> _EXCERPTED DATA_
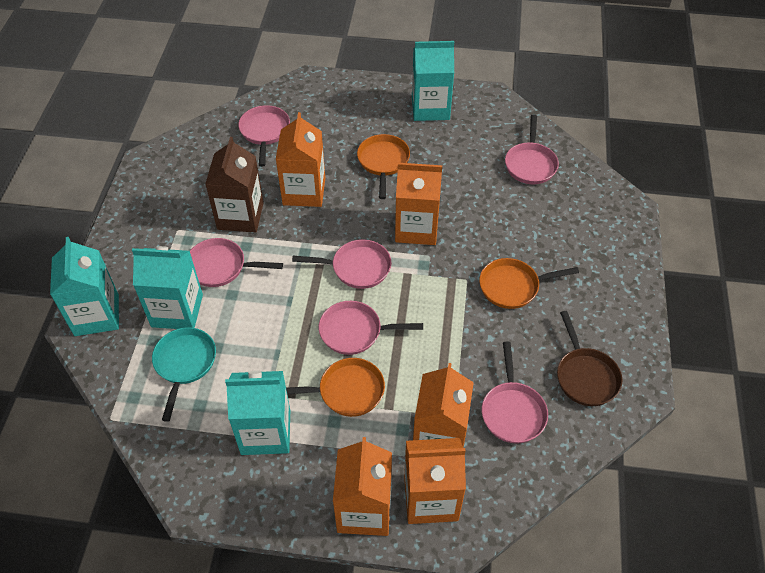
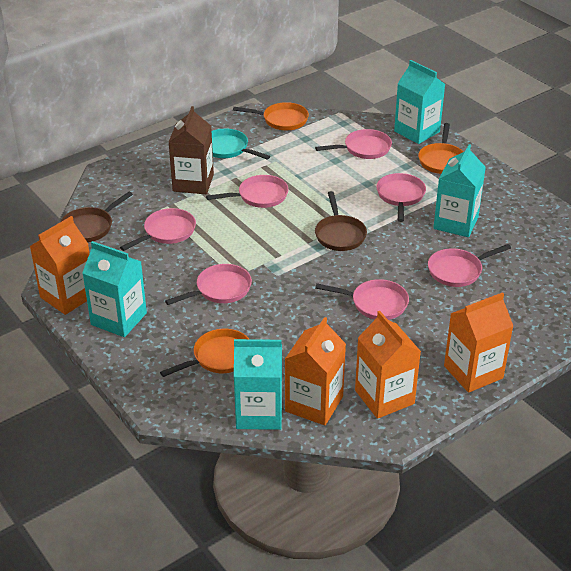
brown pan: 1 -> 2
orange carton: 5 -> 4
pink pan: 6 -> 7

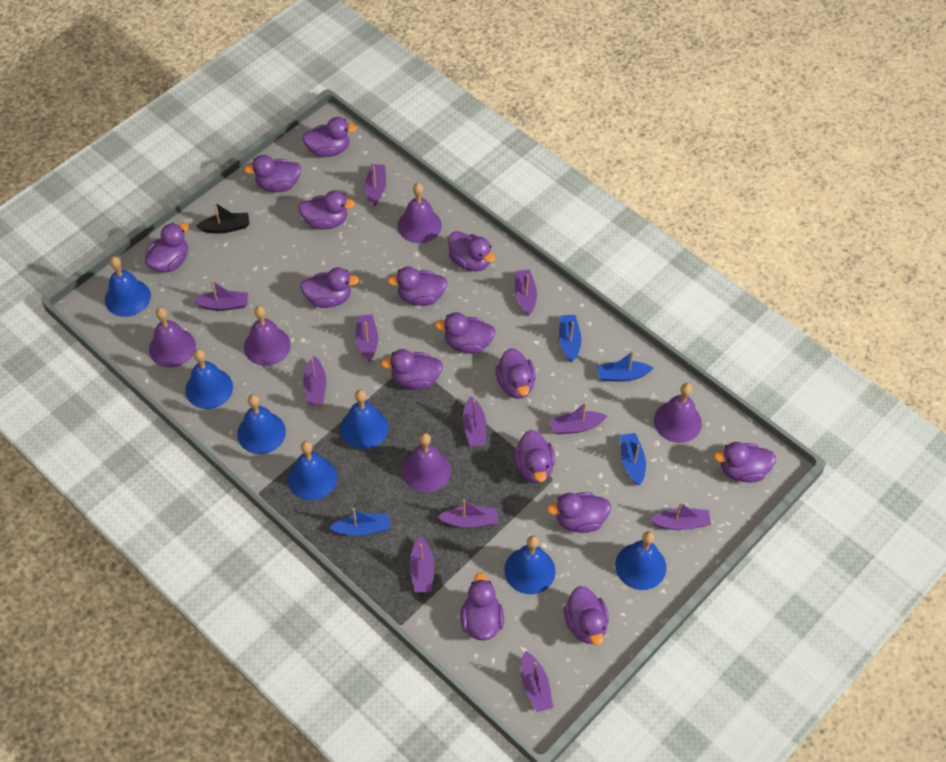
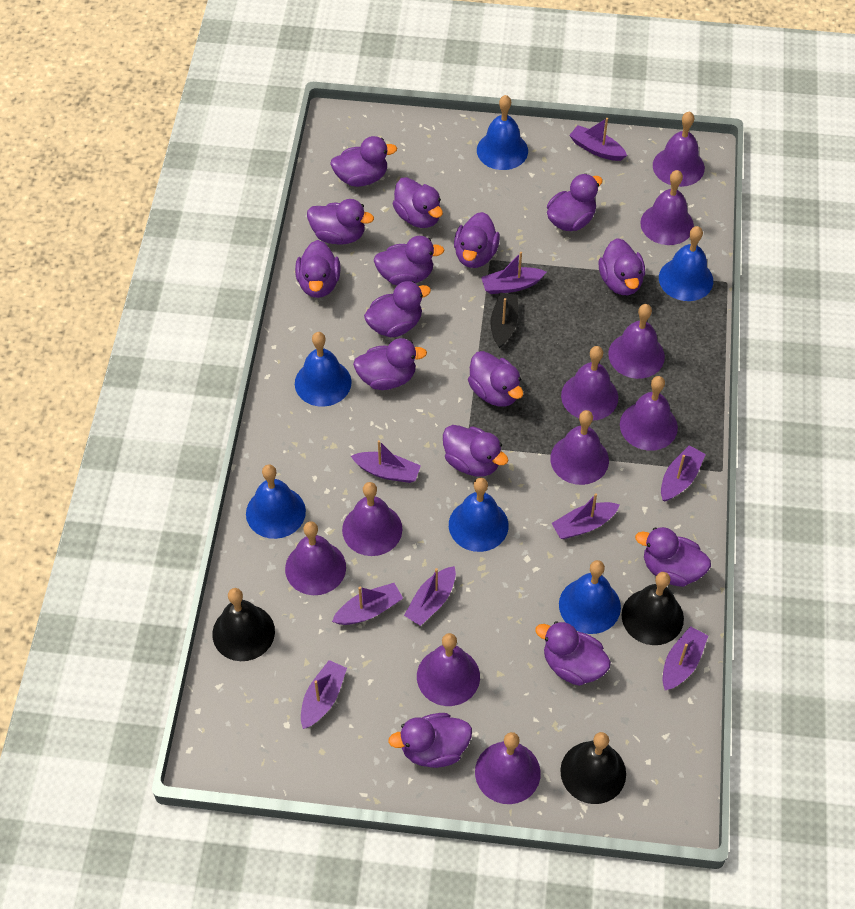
black bell: 0 -> 3
blue bell: 7 -> 6
blue boat: 4 -> 0
purple bell: 5 -> 10
purple boat: 11 -> 9

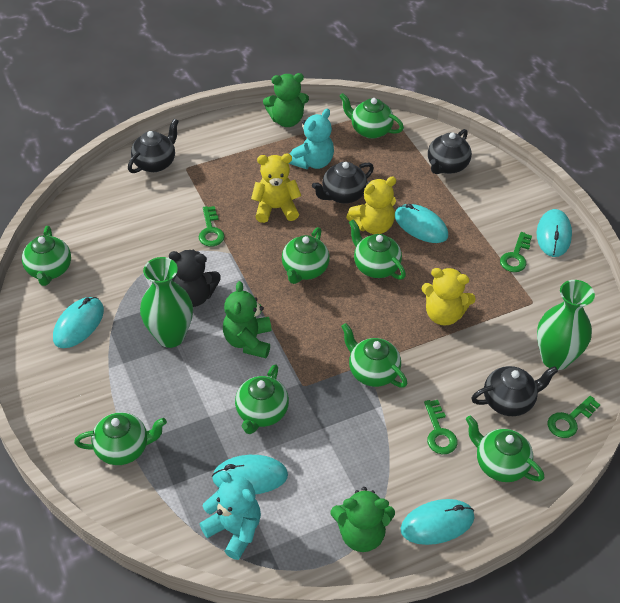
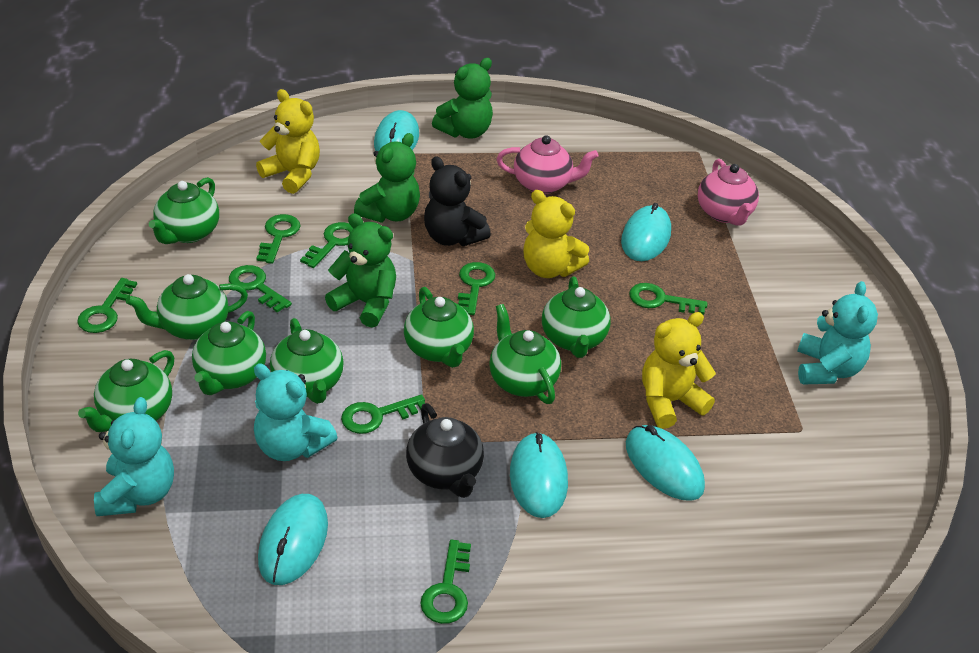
black teapot: 4 -> 1
green key: 4 -> 8
green vase: 2 -> 0
pink teapot: 0 -> 2
turquoise teddy bear: 2 -> 3

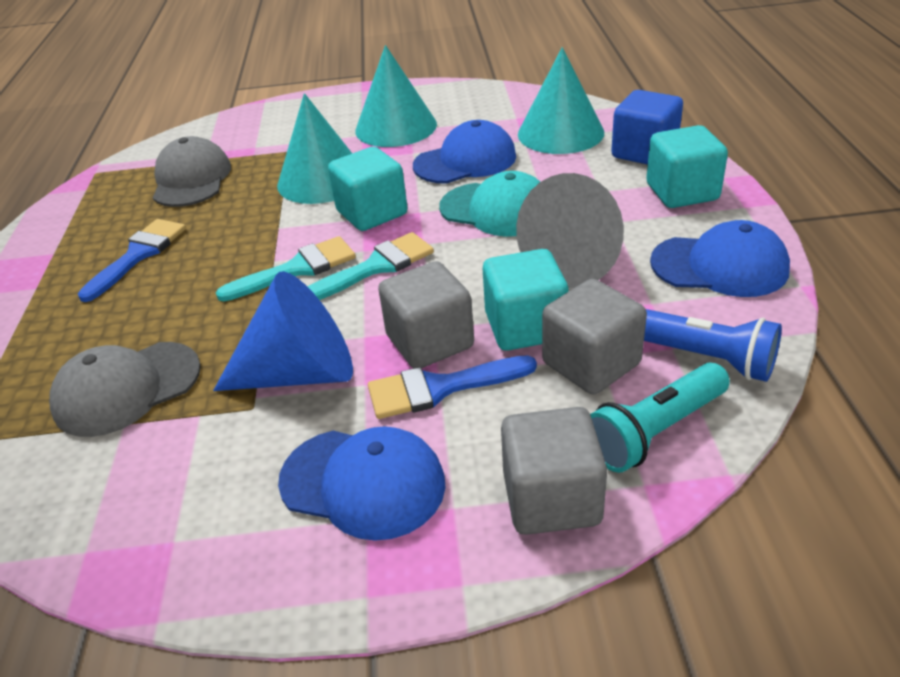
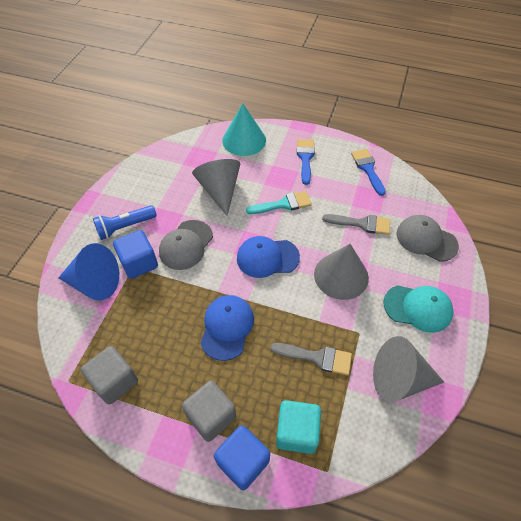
blue cap: 3 -> 2
blue cube: 1 -> 2
grey brush: 0 -> 2
grey cone: 1 -> 3
grey cube: 3 -> 2
turquoise brush: 2 -> 1
turquoise cone: 3 -> 1
turquoise cube: 3 -> 1
turquoise flashlight: 1 -> 0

> _TASK DESCRIPTION_
Set down exactly, line for line, the data from the line that contains "turquoise teddy bear: 2 -> 3" through its last line, keeping pictures out.

> _OUTPUT OF THE EXERCISE_
turquoise teddy bear: 2 -> 3

blue cap: 3 -> 2
blue cube: 1 -> 2
grey brush: 0 -> 2
grey cone: 1 -> 3
grey cube: 3 -> 2
turquoise brush: 2 -> 1
turquoise cone: 3 -> 1
turquoise cube: 3 -> 1
turquoise flashlight: 1 -> 0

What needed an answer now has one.